Exercise requirements: The response should consist of every line below, unchanged.

*** Opening Material shown ***

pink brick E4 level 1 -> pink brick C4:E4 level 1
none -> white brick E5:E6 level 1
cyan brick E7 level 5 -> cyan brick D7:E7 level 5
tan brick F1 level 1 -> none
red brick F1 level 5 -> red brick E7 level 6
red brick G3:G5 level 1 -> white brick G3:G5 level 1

*** Closing Material shown ***

Reply:
pink brick E4 level 1 -> pink brick C4:E4 level 1
none -> white brick E5:E6 level 1
cyan brick E7 level 5 -> cyan brick D7:E7 level 5
tan brick F1 level 1 -> none
red brick F1 level 5 -> red brick E7 level 6
red brick G3:G5 level 1 -> white brick G3:G5 level 1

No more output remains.